[Stored items]
--

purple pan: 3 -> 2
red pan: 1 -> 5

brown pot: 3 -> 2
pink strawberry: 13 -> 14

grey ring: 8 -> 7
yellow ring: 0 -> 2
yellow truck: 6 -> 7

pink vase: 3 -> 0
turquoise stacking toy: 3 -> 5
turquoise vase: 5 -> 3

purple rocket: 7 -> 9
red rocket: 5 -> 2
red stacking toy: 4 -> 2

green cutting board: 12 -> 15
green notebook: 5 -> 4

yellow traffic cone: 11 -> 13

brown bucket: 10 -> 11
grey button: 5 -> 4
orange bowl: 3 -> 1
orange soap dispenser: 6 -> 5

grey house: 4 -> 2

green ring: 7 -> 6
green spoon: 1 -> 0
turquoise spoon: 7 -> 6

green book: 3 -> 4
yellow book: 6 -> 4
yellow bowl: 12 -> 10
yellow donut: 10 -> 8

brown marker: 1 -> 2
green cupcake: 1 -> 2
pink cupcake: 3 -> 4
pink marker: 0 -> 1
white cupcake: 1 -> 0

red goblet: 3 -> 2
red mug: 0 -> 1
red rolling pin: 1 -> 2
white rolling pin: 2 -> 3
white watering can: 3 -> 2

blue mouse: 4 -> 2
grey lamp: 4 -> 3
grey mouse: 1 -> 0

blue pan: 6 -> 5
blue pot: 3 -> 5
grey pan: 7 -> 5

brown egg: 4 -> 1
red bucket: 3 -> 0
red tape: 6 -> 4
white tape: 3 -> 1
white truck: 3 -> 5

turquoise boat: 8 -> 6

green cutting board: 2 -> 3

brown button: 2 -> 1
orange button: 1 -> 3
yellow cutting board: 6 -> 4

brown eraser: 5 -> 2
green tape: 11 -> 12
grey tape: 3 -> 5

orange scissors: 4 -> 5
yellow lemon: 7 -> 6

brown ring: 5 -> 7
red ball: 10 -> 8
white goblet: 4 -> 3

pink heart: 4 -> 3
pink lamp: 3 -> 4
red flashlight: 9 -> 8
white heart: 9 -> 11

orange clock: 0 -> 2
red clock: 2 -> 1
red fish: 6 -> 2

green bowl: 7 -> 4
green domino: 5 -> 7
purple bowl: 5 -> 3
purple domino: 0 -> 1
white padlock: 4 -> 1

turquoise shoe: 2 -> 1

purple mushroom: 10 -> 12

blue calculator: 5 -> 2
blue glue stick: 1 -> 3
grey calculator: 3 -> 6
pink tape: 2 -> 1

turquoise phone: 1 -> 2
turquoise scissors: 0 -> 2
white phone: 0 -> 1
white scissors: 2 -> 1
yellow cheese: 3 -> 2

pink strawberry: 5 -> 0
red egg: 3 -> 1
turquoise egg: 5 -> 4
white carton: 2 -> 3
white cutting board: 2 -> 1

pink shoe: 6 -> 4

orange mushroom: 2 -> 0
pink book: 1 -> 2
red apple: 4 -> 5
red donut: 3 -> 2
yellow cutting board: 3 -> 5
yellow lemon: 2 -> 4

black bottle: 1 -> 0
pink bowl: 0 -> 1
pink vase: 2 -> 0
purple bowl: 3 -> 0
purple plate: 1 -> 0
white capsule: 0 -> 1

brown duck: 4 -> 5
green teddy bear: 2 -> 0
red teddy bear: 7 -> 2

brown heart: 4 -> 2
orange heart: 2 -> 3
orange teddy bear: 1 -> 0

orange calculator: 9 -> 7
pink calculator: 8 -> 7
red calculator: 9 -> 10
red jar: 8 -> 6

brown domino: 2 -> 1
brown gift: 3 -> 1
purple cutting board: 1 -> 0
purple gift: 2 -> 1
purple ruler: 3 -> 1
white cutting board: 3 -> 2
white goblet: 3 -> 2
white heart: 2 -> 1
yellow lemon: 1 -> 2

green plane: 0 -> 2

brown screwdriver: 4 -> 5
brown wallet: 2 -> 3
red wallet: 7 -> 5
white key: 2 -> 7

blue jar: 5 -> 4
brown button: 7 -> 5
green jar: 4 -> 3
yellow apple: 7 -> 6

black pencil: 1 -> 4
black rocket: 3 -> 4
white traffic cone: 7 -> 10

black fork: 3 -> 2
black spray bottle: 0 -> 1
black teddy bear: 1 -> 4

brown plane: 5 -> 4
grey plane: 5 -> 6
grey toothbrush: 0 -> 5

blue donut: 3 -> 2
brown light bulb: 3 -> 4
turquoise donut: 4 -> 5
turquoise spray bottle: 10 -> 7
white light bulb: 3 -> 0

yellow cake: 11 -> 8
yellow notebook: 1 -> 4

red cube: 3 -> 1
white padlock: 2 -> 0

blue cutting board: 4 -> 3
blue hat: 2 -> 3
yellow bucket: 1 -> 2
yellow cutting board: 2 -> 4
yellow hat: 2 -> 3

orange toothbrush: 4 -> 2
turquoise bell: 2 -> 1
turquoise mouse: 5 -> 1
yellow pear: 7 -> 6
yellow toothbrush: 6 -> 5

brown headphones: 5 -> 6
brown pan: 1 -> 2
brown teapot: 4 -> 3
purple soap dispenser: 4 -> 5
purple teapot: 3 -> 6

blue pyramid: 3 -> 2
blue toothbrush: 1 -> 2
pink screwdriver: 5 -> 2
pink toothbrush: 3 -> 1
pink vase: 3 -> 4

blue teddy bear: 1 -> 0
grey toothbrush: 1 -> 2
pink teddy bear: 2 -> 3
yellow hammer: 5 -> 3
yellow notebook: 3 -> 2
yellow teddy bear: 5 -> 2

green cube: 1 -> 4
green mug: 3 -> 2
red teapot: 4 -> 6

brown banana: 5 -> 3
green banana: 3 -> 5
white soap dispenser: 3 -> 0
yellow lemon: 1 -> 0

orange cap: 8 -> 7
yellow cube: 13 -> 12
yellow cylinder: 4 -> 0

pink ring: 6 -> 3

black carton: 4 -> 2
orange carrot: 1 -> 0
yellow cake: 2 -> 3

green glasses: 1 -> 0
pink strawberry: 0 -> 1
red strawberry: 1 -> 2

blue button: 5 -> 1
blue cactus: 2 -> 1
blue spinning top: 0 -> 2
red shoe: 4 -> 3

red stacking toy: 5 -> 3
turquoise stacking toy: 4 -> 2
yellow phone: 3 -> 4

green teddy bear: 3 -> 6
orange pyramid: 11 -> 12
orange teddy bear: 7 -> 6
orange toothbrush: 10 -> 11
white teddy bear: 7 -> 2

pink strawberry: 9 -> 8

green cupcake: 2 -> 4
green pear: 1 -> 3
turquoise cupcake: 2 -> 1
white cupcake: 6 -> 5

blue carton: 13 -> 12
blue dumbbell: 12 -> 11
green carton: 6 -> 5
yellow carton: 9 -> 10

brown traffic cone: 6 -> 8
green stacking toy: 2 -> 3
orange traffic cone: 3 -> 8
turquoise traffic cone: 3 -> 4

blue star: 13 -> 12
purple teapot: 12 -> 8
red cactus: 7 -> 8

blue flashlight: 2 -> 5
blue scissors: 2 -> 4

--

**YOUR ASSIGNMENT:** Your task is to retype the records above exactly.

**RESPONSE BOX:**
purple pan: 3 -> 2
red pan: 1 -> 5

brown pot: 3 -> 2
pink strawberry: 13 -> 14

grey ring: 8 -> 7
yellow ring: 0 -> 2
yellow truck: 6 -> 7

pink vase: 3 -> 0
turquoise stacking toy: 3 -> 5
turquoise vase: 5 -> 3

purple rocket: 7 -> 9
red rocket: 5 -> 2
red stacking toy: 4 -> 2

green cutting board: 12 -> 15
green notebook: 5 -> 4

yellow traffic cone: 11 -> 13

brown bucket: 10 -> 11
grey button: 5 -> 4
orange bowl: 3 -> 1
orange soap dispenser: 6 -> 5

grey house: 4 -> 2

green ring: 7 -> 6
green spoon: 1 -> 0
turquoise spoon: 7 -> 6

green book: 3 -> 4
yellow book: 6 -> 4
yellow bowl: 12 -> 10
yellow donut: 10 -> 8

brown marker: 1 -> 2
green cupcake: 1 -> 2
pink cupcake: 3 -> 4
pink marker: 0 -> 1
white cupcake: 1 -> 0

red goblet: 3 -> 2
red mug: 0 -> 1
red rolling pin: 1 -> 2
white rolling pin: 2 -> 3
white watering can: 3 -> 2

blue mouse: 4 -> 2
grey lamp: 4 -> 3
grey mouse: 1 -> 0

blue pan: 6 -> 5
blue pot: 3 -> 5
grey pan: 7 -> 5

brown egg: 4 -> 1
red bucket: 3 -> 0
red tape: 6 -> 4
white tape: 3 -> 1
white truck: 3 -> 5

turquoise boat: 8 -> 6

green cutting board: 2 -> 3

brown button: 2 -> 1
orange button: 1 -> 3
yellow cutting board: 6 -> 4

brown eraser: 5 -> 2
green tape: 11 -> 12
grey tape: 3 -> 5

orange scissors: 4 -> 5
yellow lemon: 7 -> 6

brown ring: 5 -> 7
red ball: 10 -> 8
white goblet: 4 -> 3

pink heart: 4 -> 3
pink lamp: 3 -> 4
red flashlight: 9 -> 8
white heart: 9 -> 11

orange clock: 0 -> 2
red clock: 2 -> 1
red fish: 6 -> 2

green bowl: 7 -> 4
green domino: 5 -> 7
purple bowl: 5 -> 3
purple domino: 0 -> 1
white padlock: 4 -> 1

turquoise shoe: 2 -> 1

purple mushroom: 10 -> 12

blue calculator: 5 -> 2
blue glue stick: 1 -> 3
grey calculator: 3 -> 6
pink tape: 2 -> 1

turquoise phone: 1 -> 2
turquoise scissors: 0 -> 2
white phone: 0 -> 1
white scissors: 2 -> 1
yellow cheese: 3 -> 2

pink strawberry: 5 -> 0
red egg: 3 -> 1
turquoise egg: 5 -> 4
white carton: 2 -> 3
white cutting board: 2 -> 1

pink shoe: 6 -> 4

orange mushroom: 2 -> 0
pink book: 1 -> 2
red apple: 4 -> 5
red donut: 3 -> 2
yellow cutting board: 3 -> 5
yellow lemon: 2 -> 4

black bottle: 1 -> 0
pink bowl: 0 -> 1
pink vase: 2 -> 0
purple bowl: 3 -> 0
purple plate: 1 -> 0
white capsule: 0 -> 1

brown duck: 4 -> 5
green teddy bear: 2 -> 0
red teddy bear: 7 -> 2

brown heart: 4 -> 2
orange heart: 2 -> 3
orange teddy bear: 1 -> 0

orange calculator: 9 -> 7
pink calculator: 8 -> 7
red calculator: 9 -> 10
red jar: 8 -> 6

brown domino: 2 -> 1
brown gift: 3 -> 1
purple cutting board: 1 -> 0
purple gift: 2 -> 1
purple ruler: 3 -> 1
white cutting board: 3 -> 2
white goblet: 3 -> 2
white heart: 2 -> 1
yellow lemon: 1 -> 2

green plane: 0 -> 2

brown screwdriver: 4 -> 5
brown wallet: 2 -> 3
red wallet: 7 -> 5
white key: 2 -> 7

blue jar: 5 -> 4
brown button: 7 -> 5
green jar: 4 -> 3
yellow apple: 7 -> 6

black pencil: 1 -> 4
black rocket: 3 -> 4
white traffic cone: 7 -> 10

black fork: 3 -> 2
black spray bottle: 0 -> 1
black teddy bear: 1 -> 4

brown plane: 5 -> 4
grey plane: 5 -> 6
grey toothbrush: 0 -> 5

blue donut: 3 -> 2
brown light bulb: 3 -> 4
turquoise donut: 4 -> 5
turquoise spray bottle: 10 -> 7
white light bulb: 3 -> 0

yellow cake: 11 -> 8
yellow notebook: 1 -> 4

red cube: 3 -> 1
white padlock: 2 -> 0

blue cutting board: 4 -> 3
blue hat: 2 -> 3
yellow bucket: 1 -> 2
yellow cutting board: 2 -> 4
yellow hat: 2 -> 3

orange toothbrush: 4 -> 2
turquoise bell: 2 -> 1
turquoise mouse: 5 -> 1
yellow pear: 7 -> 6
yellow toothbrush: 6 -> 5

brown headphones: 5 -> 6
brown pan: 1 -> 2
brown teapot: 4 -> 3
purple soap dispenser: 4 -> 5
purple teapot: 3 -> 6

blue pyramid: 3 -> 2
blue toothbrush: 1 -> 2
pink screwdriver: 5 -> 2
pink toothbrush: 3 -> 1
pink vase: 3 -> 4

blue teddy bear: 1 -> 0
grey toothbrush: 1 -> 2
pink teddy bear: 2 -> 3
yellow hammer: 5 -> 3
yellow notebook: 3 -> 2
yellow teddy bear: 5 -> 2

green cube: 1 -> 4
green mug: 3 -> 2
red teapot: 4 -> 6

brown banana: 5 -> 3
green banana: 3 -> 5
white soap dispenser: 3 -> 0
yellow lemon: 1 -> 0

orange cap: 8 -> 7
yellow cube: 13 -> 12
yellow cylinder: 4 -> 0

pink ring: 6 -> 3

black carton: 4 -> 2
orange carrot: 1 -> 0
yellow cake: 2 -> 3

green glasses: 1 -> 0
pink strawberry: 0 -> 1
red strawberry: 1 -> 2

blue button: 5 -> 1
blue cactus: 2 -> 1
blue spinning top: 0 -> 2
red shoe: 4 -> 3

red stacking toy: 5 -> 3
turquoise stacking toy: 4 -> 2
yellow phone: 3 -> 4

green teddy bear: 3 -> 6
orange pyramid: 11 -> 12
orange teddy bear: 7 -> 6
orange toothbrush: 10 -> 11
white teddy bear: 7 -> 2

pink strawberry: 9 -> 8

green cupcake: 2 -> 4
green pear: 1 -> 3
turquoise cupcake: 2 -> 1
white cupcake: 6 -> 5

blue carton: 13 -> 12
blue dumbbell: 12 -> 11
green carton: 6 -> 5
yellow carton: 9 -> 10

brown traffic cone: 6 -> 8
green stacking toy: 2 -> 3
orange traffic cone: 3 -> 8
turquoise traffic cone: 3 -> 4

blue star: 13 -> 12
purple teapot: 12 -> 8
red cactus: 7 -> 8

blue flashlight: 2 -> 5
blue scissors: 2 -> 4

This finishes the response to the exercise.